**Task directions:**
Exactly and without additions, transcribe the line that contains "J1 pin 1: 5V -> AGND" and every line after it in the data.

————

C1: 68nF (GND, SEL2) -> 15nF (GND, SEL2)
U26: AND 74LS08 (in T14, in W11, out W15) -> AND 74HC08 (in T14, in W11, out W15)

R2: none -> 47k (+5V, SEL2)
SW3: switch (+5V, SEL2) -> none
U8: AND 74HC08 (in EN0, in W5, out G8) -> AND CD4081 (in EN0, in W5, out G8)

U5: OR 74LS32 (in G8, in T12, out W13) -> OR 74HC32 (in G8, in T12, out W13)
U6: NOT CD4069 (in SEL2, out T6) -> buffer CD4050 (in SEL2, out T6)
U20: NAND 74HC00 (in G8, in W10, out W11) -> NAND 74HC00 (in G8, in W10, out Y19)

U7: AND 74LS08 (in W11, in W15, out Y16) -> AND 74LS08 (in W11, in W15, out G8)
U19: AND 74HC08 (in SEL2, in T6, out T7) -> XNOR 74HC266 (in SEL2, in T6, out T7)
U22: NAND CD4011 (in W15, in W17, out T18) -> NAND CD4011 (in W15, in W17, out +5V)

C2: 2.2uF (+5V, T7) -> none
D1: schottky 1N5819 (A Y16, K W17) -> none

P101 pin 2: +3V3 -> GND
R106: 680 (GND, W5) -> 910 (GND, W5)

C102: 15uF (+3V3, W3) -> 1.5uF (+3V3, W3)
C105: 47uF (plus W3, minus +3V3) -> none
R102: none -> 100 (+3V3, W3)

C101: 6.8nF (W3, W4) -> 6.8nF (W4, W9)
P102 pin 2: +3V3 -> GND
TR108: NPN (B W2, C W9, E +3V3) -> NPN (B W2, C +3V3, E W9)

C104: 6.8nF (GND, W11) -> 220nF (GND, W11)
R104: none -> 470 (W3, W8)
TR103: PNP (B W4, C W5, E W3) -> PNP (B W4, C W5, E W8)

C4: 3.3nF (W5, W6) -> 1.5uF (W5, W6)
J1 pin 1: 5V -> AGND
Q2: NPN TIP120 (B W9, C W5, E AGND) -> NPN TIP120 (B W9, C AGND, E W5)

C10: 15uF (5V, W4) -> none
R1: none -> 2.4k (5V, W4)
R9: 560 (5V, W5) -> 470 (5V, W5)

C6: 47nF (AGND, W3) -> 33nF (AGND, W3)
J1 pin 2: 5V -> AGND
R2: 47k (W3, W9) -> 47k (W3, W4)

————

**Reply to the task:**
J1 pin 1: 5V -> AGND
Q2: NPN TIP120 (B W9, C W5, E AGND) -> NPN TIP120 (B W9, C AGND, E W5)

C10: 15uF (5V, W4) -> none
R1: none -> 2.4k (5V, W4)
R9: 560 (5V, W5) -> 470 (5V, W5)

C6: 47nF (AGND, W3) -> 33nF (AGND, W3)
J1 pin 2: 5V -> AGND
R2: 47k (W3, W9) -> 47k (W3, W4)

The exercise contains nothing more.